◆ **What this task involves**
Give back the records that follow exactly, images excluded.

◆ **Supplied records**
···

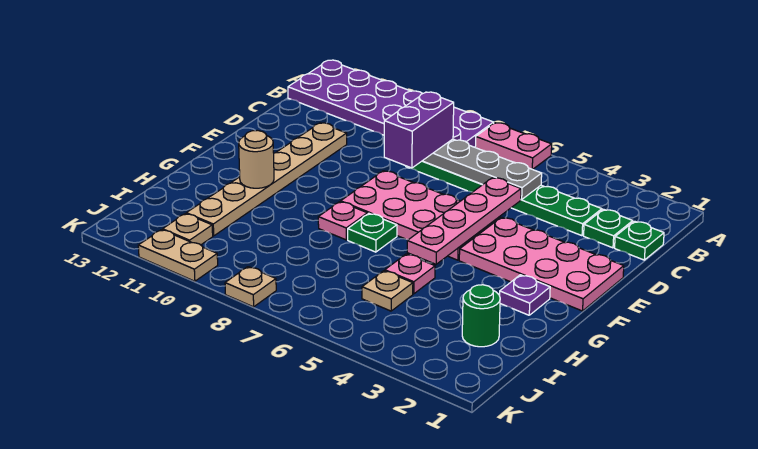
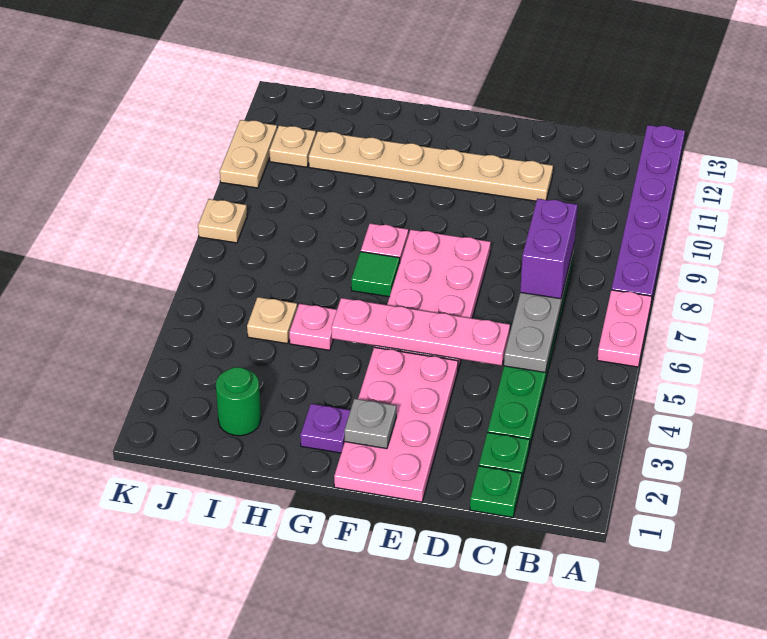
purple plate A8:B13 level 1 -> purple plate A8:A13 level 1
purple brick C8:D8 level 3 -> purple brick C7:C8 level 3
none -> grey plate F2 level 2
green plate G7 level 1 -> green tile G7 level 1
tan round brick G11 level 2 -> none

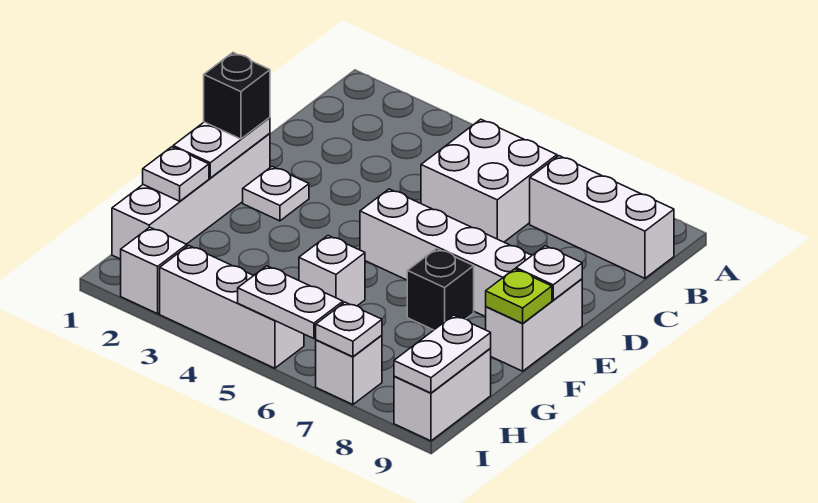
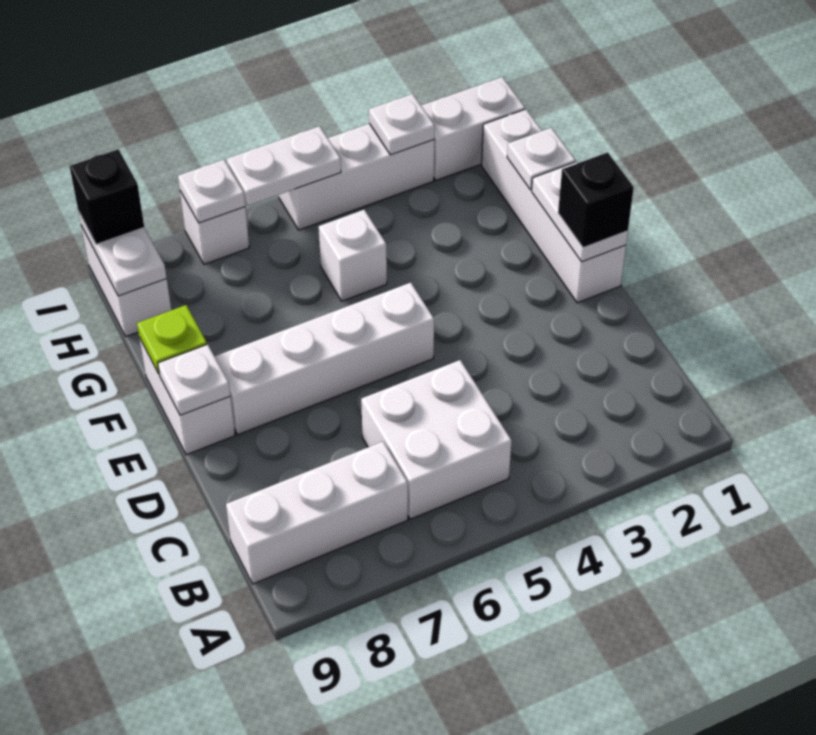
white plate E2 level 1 -> white plate I3 level 2
black brick F7 level 1 -> black brick I9 level 3
white brick I2 level 1 -> white brick I1:I2 level 1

···

◆ **Solution**
purple plate A8:B13 level 1 -> purple plate A8:A13 level 1
purple brick C8:D8 level 3 -> purple brick C7:C8 level 3
none -> grey plate F2 level 2
green plate G7 level 1 -> green tile G7 level 1
tan round brick G11 level 2 -> none

white plate E2 level 1 -> white plate I3 level 2
black brick F7 level 1 -> black brick I9 level 3
white brick I2 level 1 -> white brick I1:I2 level 1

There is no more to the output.